> Exercise:
Copy the entries below word for word, leaving out the pictures.

◆ ◆ ◆

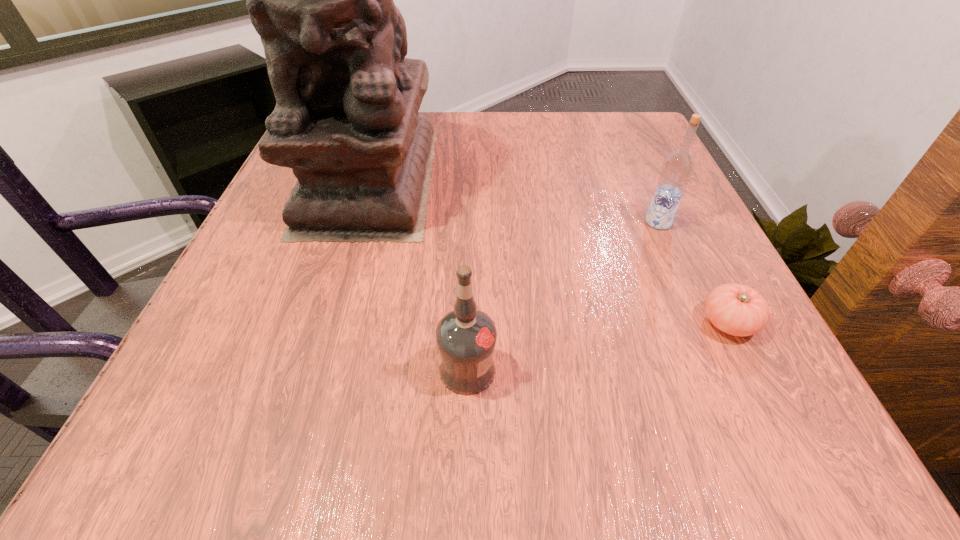
The width and height of the screenshot is (960, 540). Find the location of `unoccupied position between the tallest object and the nearest object`. unoccupied position between the tallest object and the nearest object is located at coordinates (420, 274).

Where is `free space between the tallest object and the third farthest object`? This screenshot has height=540, width=960. free space between the tallest object and the third farthest object is located at coordinates (549, 251).

Identify the location of object that is the third closest to the second nearest object. This screenshot has height=540, width=960. (346, 120).

Identify which object is the third closest to the right vodka. Please provide its 2D coordinates. Your answer should be formatted as a tuple, i.e. [(x, y)], where the tuple contains the x and y coordinates of a point satisfying the conditions above.

[(346, 120)]

Find the location of a particular element. blank area in the image that satisfies the following two spatial constraints: 1. on the front-facing side of the tomato; 2. on the left side of the tallest object is located at coordinates (326, 322).

Image resolution: width=960 pixels, height=540 pixels. I want to click on vacant space that satisfies the following two spatial constraints: 1. on the front-facing side of the second nearest object; 2. on the right side of the tallest object, so click(326, 322).

This screenshot has width=960, height=540. In order to click on vacant position in the image that satisfies the following two spatial constraints: 1. on the front-facing side of the sculpture; 2. on the left side of the third farthest object in this screenshot , I will do `click(326, 322)`.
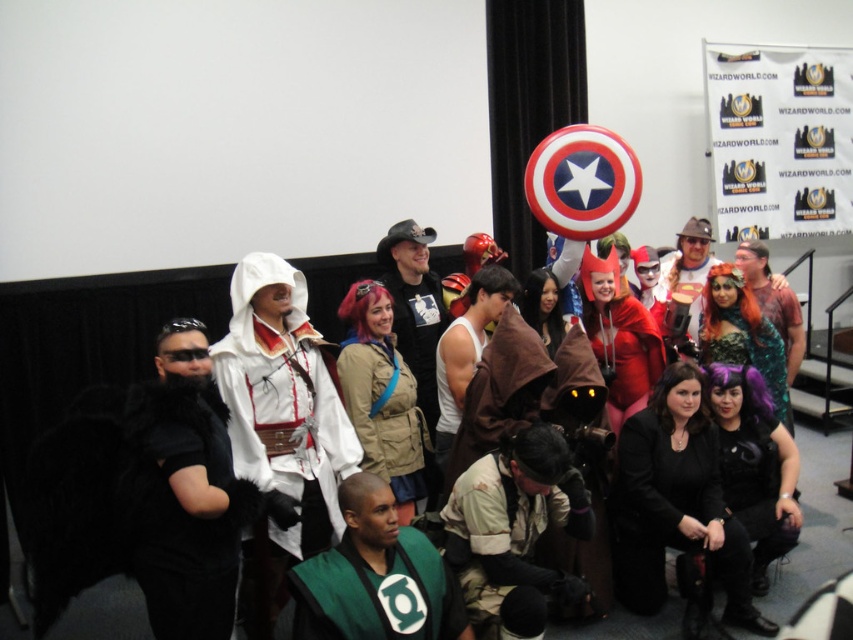
You are a photographer at the event and need to capture a clear photo of both the camouflage fabric pants at center and the shiny metallic armor at center. Which object should you focus on first to ensure both are in focus?

You should focus on the camouflage fabric pants at center first since it is in front of the shiny metallic armor at center, allowing both to be in focus when using a shallow depth of field.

◆ ◆ ◆

> Complete answer:
The width and height of the screenshot is (960, 540). Find the location of `unoccupied position between the tallest object and the nearest object`. unoccupied position between the tallest object and the nearest object is located at coordinates (420, 274).

Where is `free space between the tallest object and the third farthest object`? This screenshot has height=540, width=960. free space between the tallest object and the third farthest object is located at coordinates (549, 251).

Identify the location of object that is the third closest to the second nearest object. This screenshot has height=540, width=960. (346, 120).

Identify which object is the third closest to the right vodka. Please provide its 2D coordinates. Your answer should be formatted as a tuple, i.e. [(x, y)], where the tuple contains the x and y coordinates of a point satisfying the conditions above.

[(346, 120)]

Find the location of a particular element. blank area in the image that satisfies the following two spatial constraints: 1. on the front-facing side of the tomato; 2. on the left side of the tallest object is located at coordinates (326, 322).

Image resolution: width=960 pixels, height=540 pixels. I want to click on vacant space that satisfies the following two spatial constraints: 1. on the front-facing side of the second nearest object; 2. on the right side of the tallest object, so click(326, 322).

This screenshot has width=960, height=540. In order to click on vacant position in the image that satisfies the following two spatial constraints: 1. on the front-facing side of the sculpture; 2. on the left side of the third farthest object in this screenshot , I will do `click(326, 322)`.
You are a photographer at the event and need to capture a clear photo of both the camouflage fabric pants at center and the shiny metallic armor at center. Which object should you focus on first to ensure both are in focus?

You should focus on the camouflage fabric pants at center first since it is in front of the shiny metallic armor at center, allowing both to be in focus when using a shallow depth of field.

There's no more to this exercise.